*** Opening THE RECORDS ***

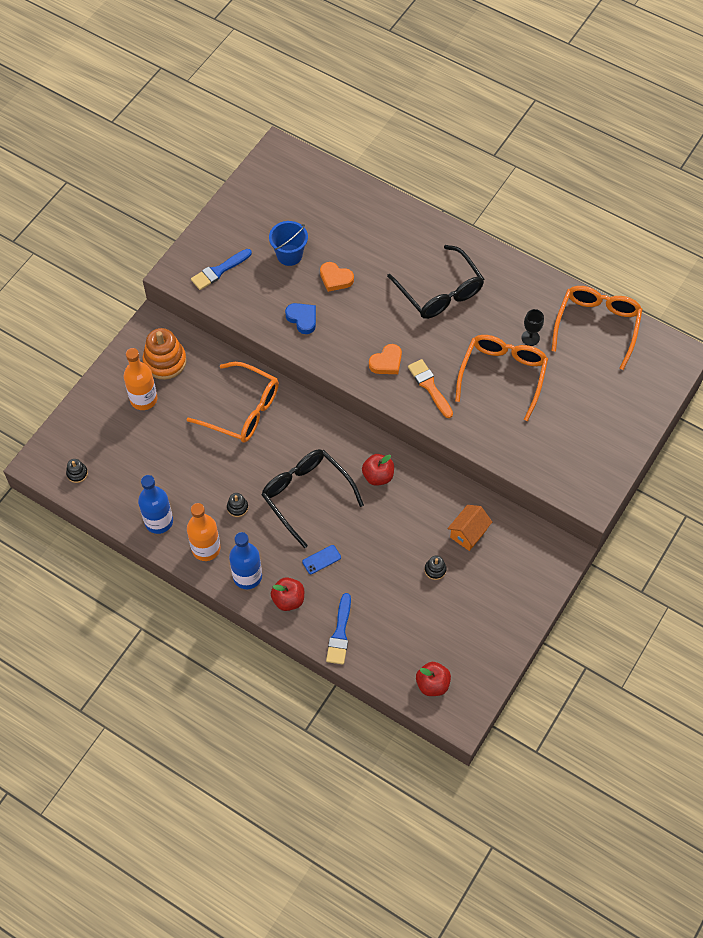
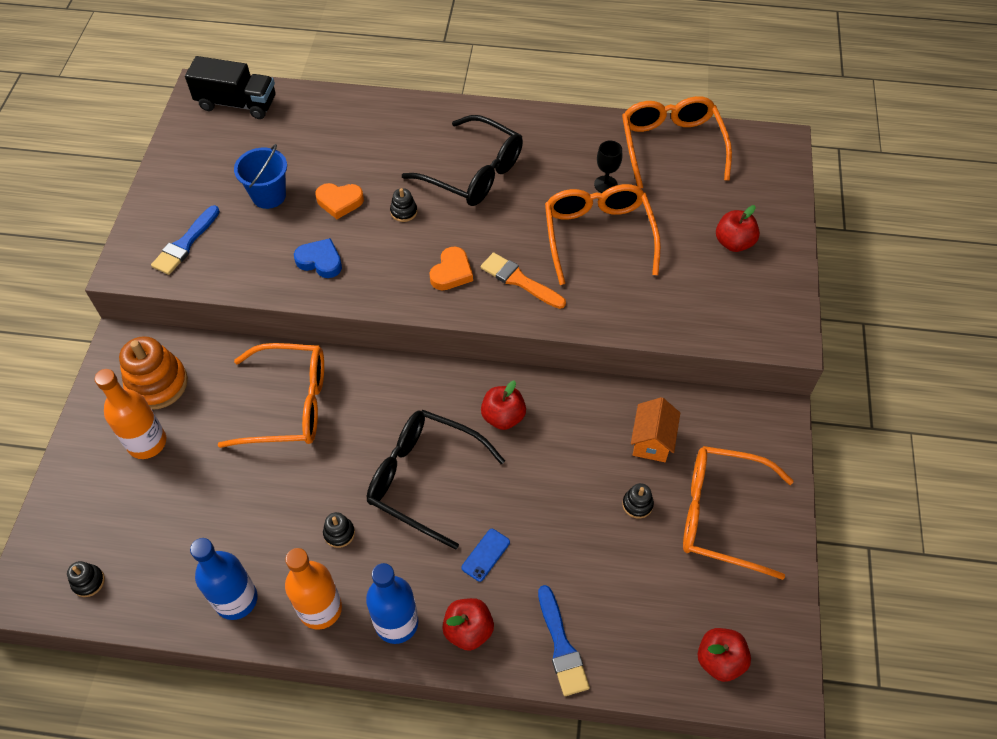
camera: 25 degrees left, 5 degrees down
(298, 171) = (237, 103): none -> black truck
(376, 303) = (404, 212): none -> black stacking toy
(486, 600) = (721, 515): none -> orange glasses
(597, 418) = (733, 243): none -> red apple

*** Closing THE RECORDS ***

### WHAT YOU ARE ASKED TO DO
Copy out all the lines of the records that include "none".

### TASK RESPONSE
(298, 171) = (237, 103): none -> black truck
(376, 303) = (404, 212): none -> black stacking toy
(486, 600) = (721, 515): none -> orange glasses
(597, 418) = (733, 243): none -> red apple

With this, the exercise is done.